Exactly as written, print the lines from the top of the listing through the line containing "R102: 33k (+12V, U101/P1.7)"; include no pictures.

ENTRIES SHOWN:
#####
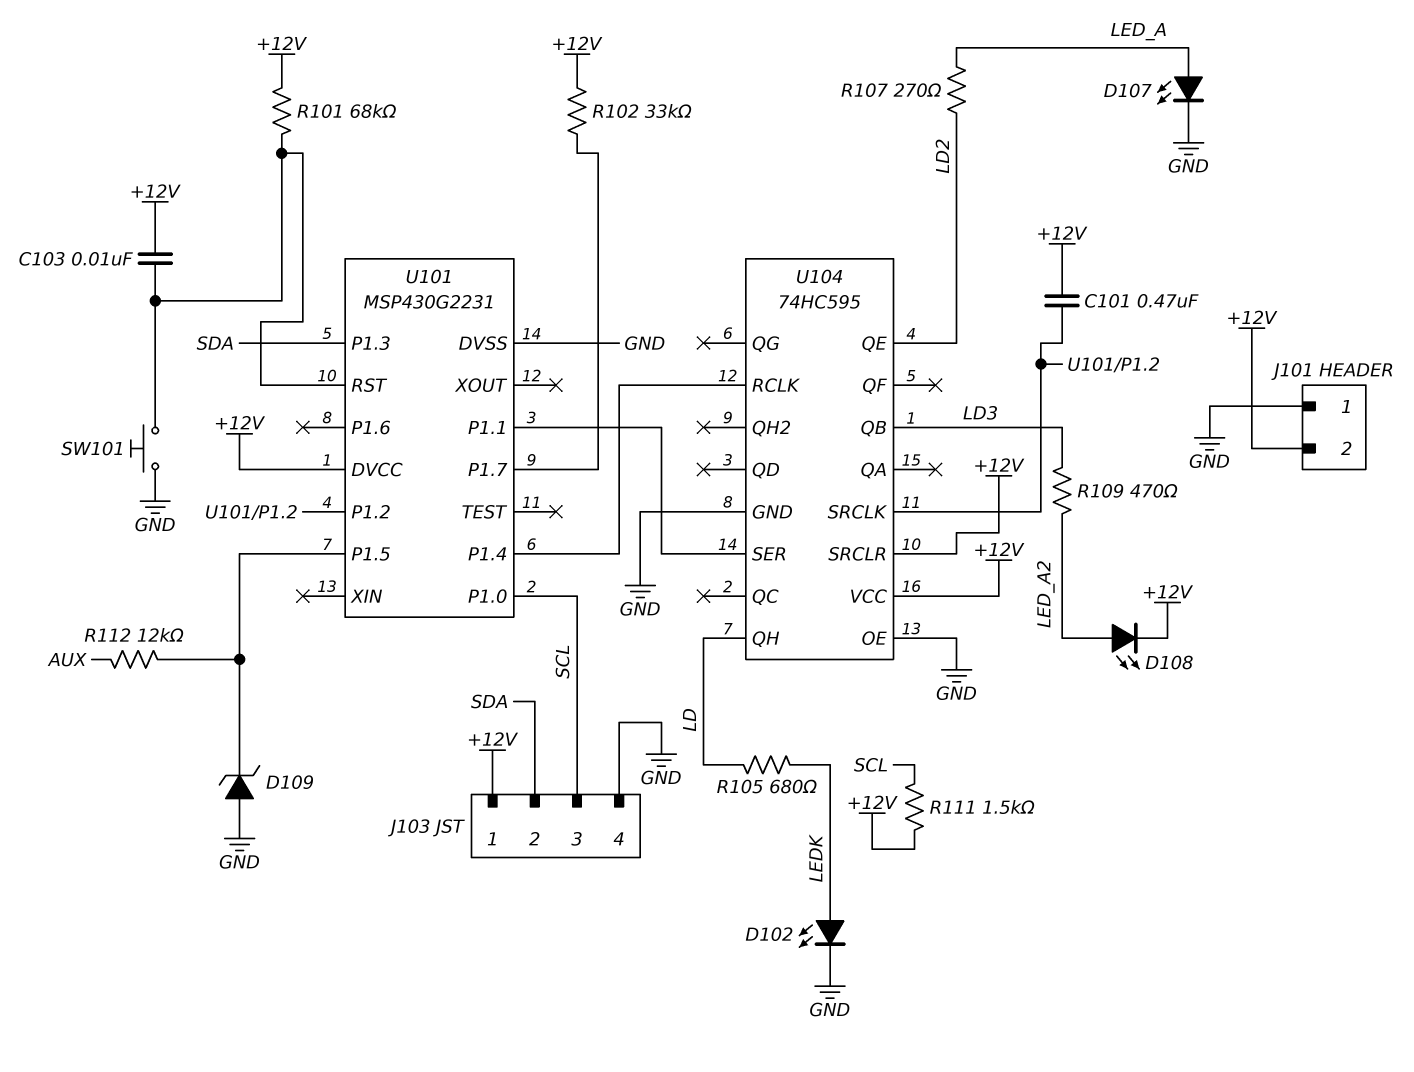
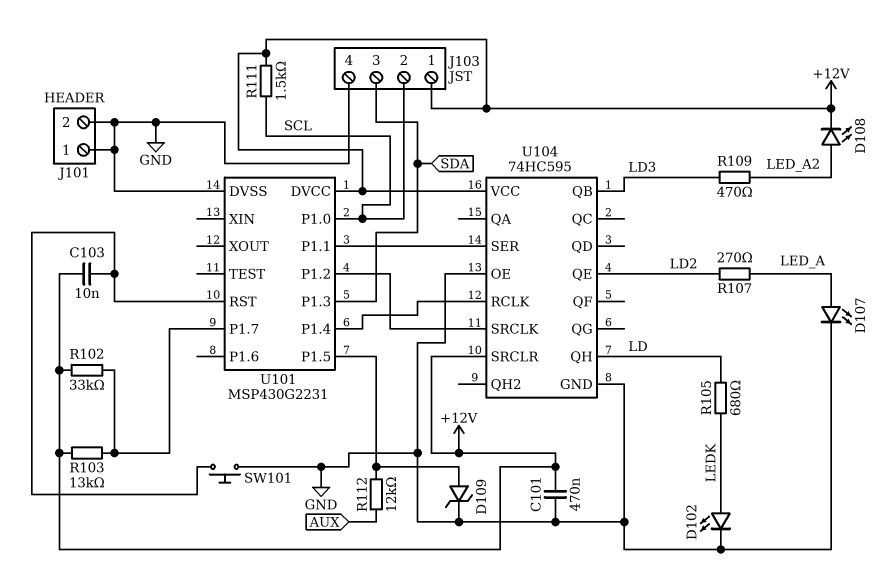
C101: 470nF (+12V, U101/P1.2) -> 470nF (+12V, GND)
D109: zener (A GND, K U101/P1.5) -> zener (A U101/P1.5, K GND)
J101 pin 2: +12V -> GND
J103 pin 2: SDA -> SCL
J103 pin 3: SCL -> SDA
R101: 68k (+12V, U101/RST) -> none
R103: none -> 13k (+12V, U101/P1.7)

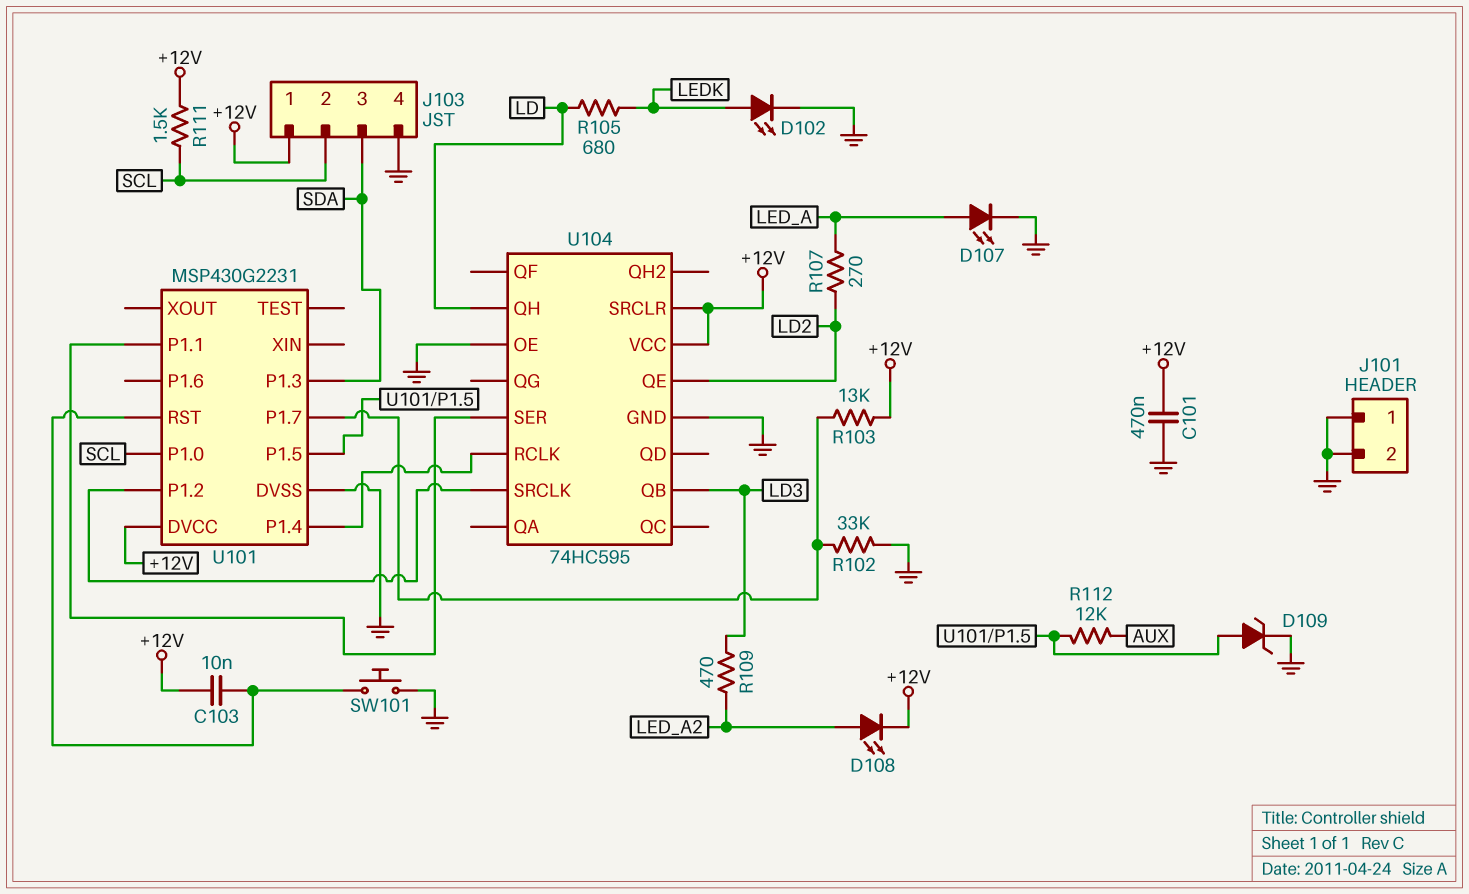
R102: 33k (+12V, U101/P1.7) -> 33k (GND, U101/P1.7)

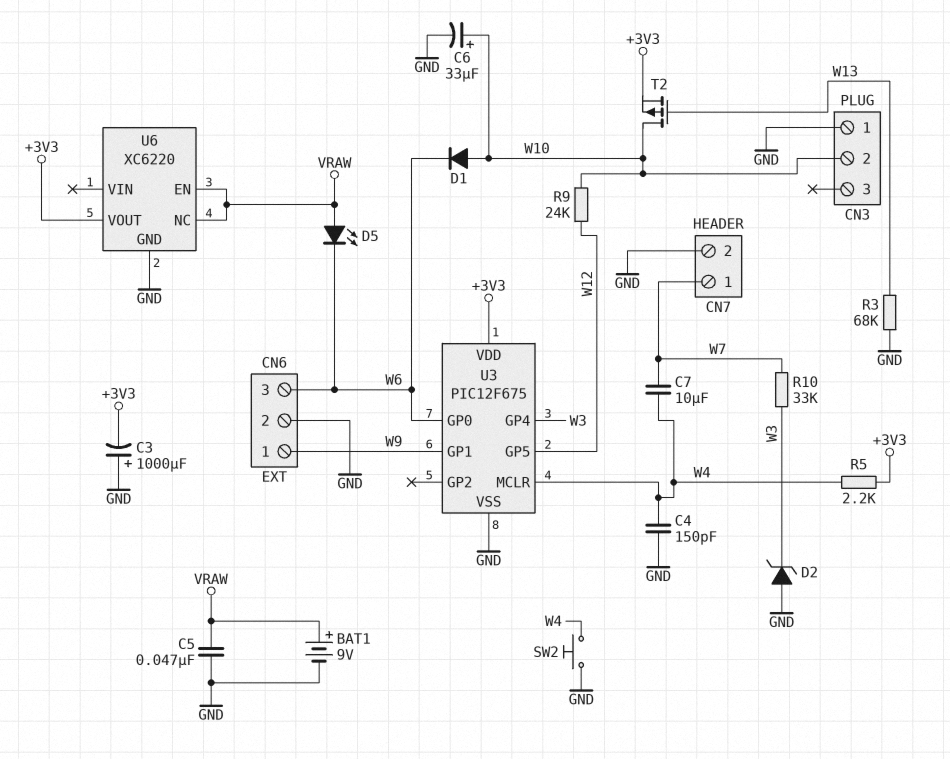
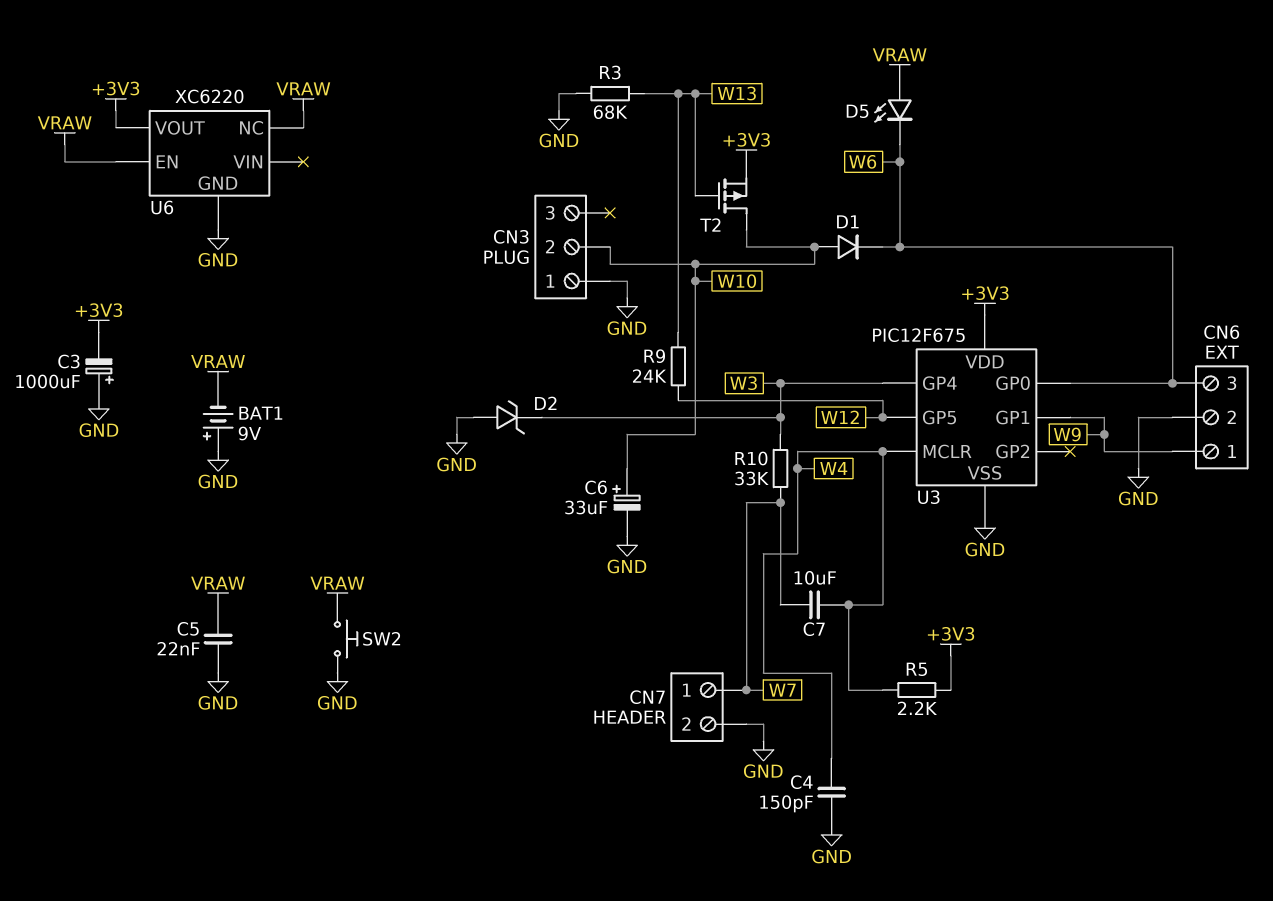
BAT1: 9V (plus VRAW, minus GND) -> 9V (plus GND, minus VRAW)
C5: 47nF (GND, VRAW) -> 22nF (GND, VRAW)
R9: 24k (W10, W12) -> 24k (W12, W13)
SW2: button (GND, W4) -> button (GND, VRAW)

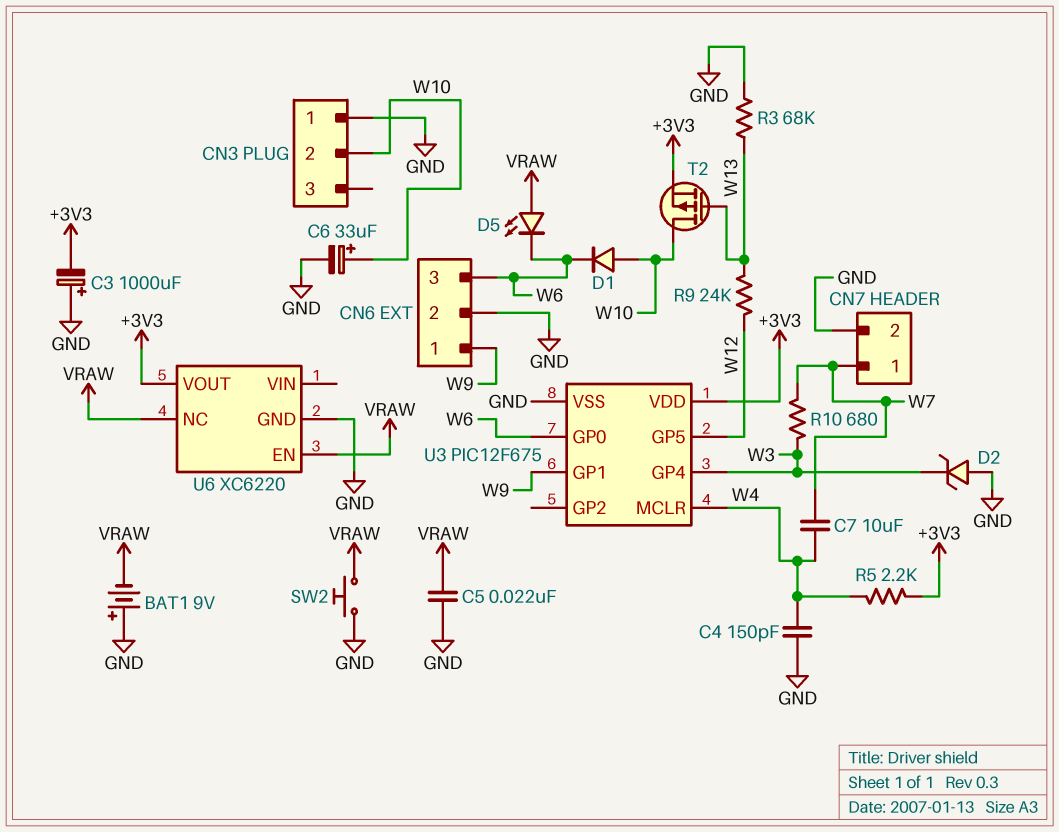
R10: 33k (W3, W7) -> 680 (W3, W7)

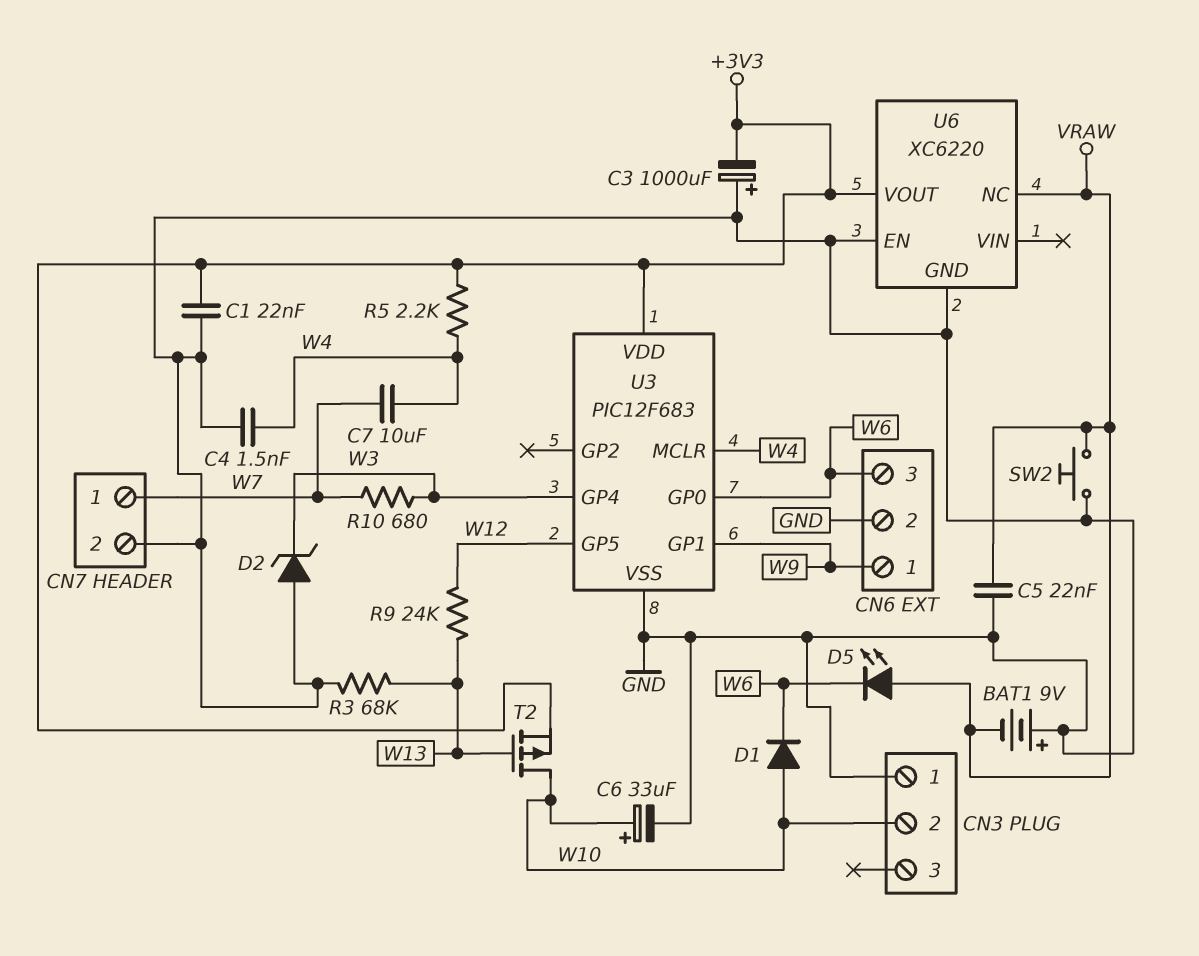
C1: none -> 22nF (+3V3, GND)
C4: 150pF (GND, W4) -> 1.5nF (GND, W4)
U3: PIC12F675 -> PIC12F683
U6 pin EN: VRAW -> GND

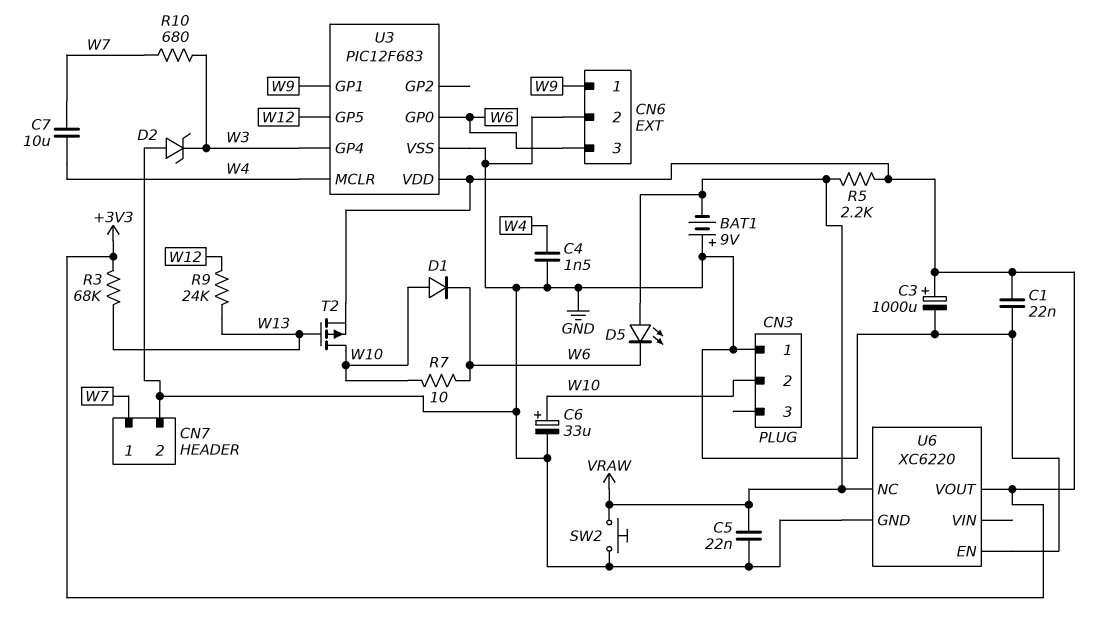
C3: 1000uF (plus GND, minus +3V3) -> 1000uF (plus +3V3, minus GND)
R3: 68k (GND, W13) -> 68k (+3V3, W13)
R5: 2.2k (+3V3, W4) -> 2.2k (+3V3, VRAW)
R7: none -> 10 (W6, W10)

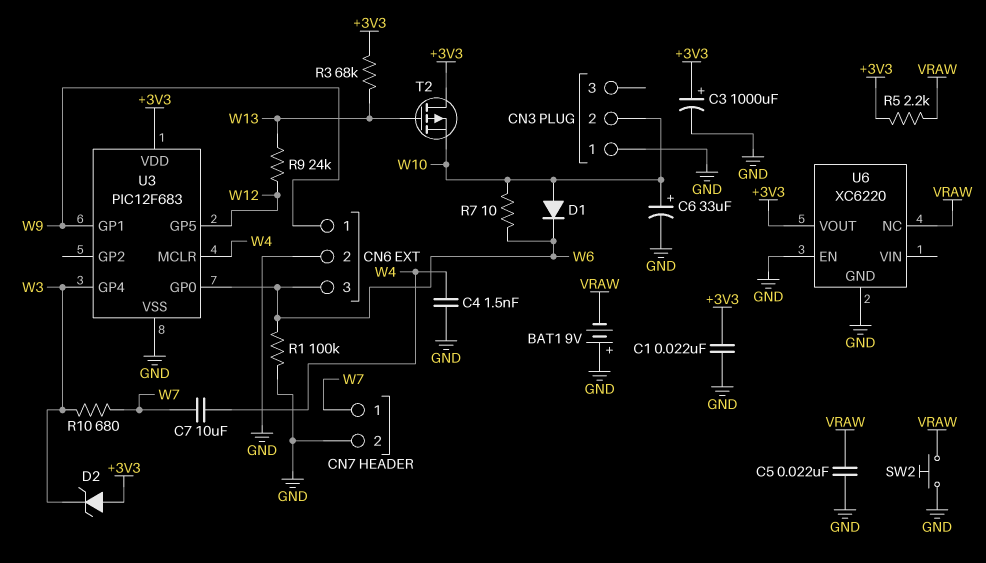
D2: zener (A GND, K W3) -> zener (A +3V3, K W3)
D5: LED (A VRAW, K W6) -> none
R1: none -> 100k (GND, W6)
T2: PMOS (G W13, D W10, S +3V3) -> PMOS (G W13, D +3V3, S W10)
#####
FINISHED EXERCISE:
C101: 470nF (+12V, U101/P1.2) -> 470nF (+12V, GND)
D109: zener (A GND, K U101/P1.5) -> zener (A U101/P1.5, K GND)
J101 pin 2: +12V -> GND
J103 pin 2: SDA -> SCL
J103 pin 3: SCL -> SDA
R101: 68k (+12V, U101/RST) -> none
R103: none -> 13k (+12V, U101/P1.7)

R102: 33k (+12V, U101/P1.7) -> 33k (GND, U101/P1.7)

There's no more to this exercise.